:: EXERCISE ::
Swap every "rotated" in the material for "turned" and give the lines again with nothing else changed, leaving out the pictures.

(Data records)

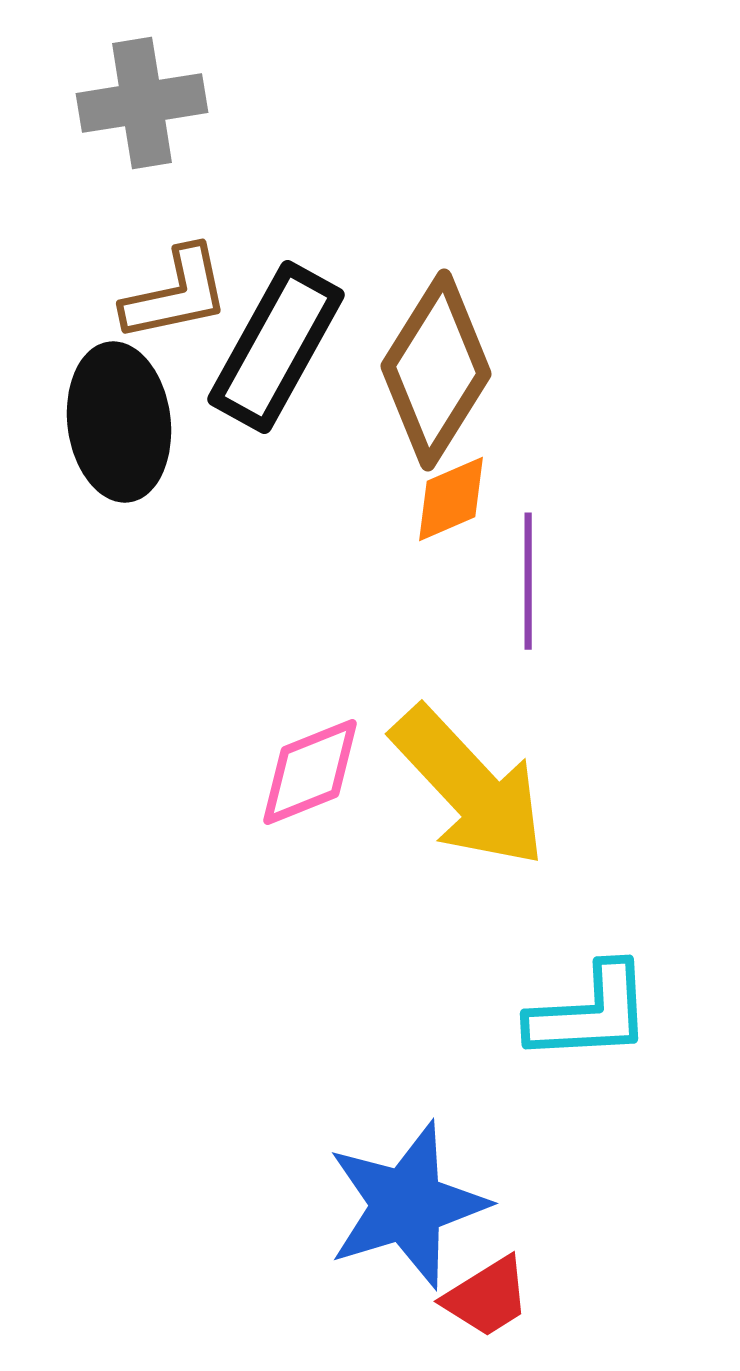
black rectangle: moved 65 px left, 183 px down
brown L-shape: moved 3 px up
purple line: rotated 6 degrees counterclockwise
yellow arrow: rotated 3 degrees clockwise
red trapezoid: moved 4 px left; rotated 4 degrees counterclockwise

:: SOLVED PROBLEM ::
black rectangle: moved 65 px left, 183 px down
brown L-shape: moved 3 px up
purple line: turned 6 degrees counterclockwise
yellow arrow: turned 3 degrees clockwise
red trapezoid: moved 4 px left; turned 4 degrees counterclockwise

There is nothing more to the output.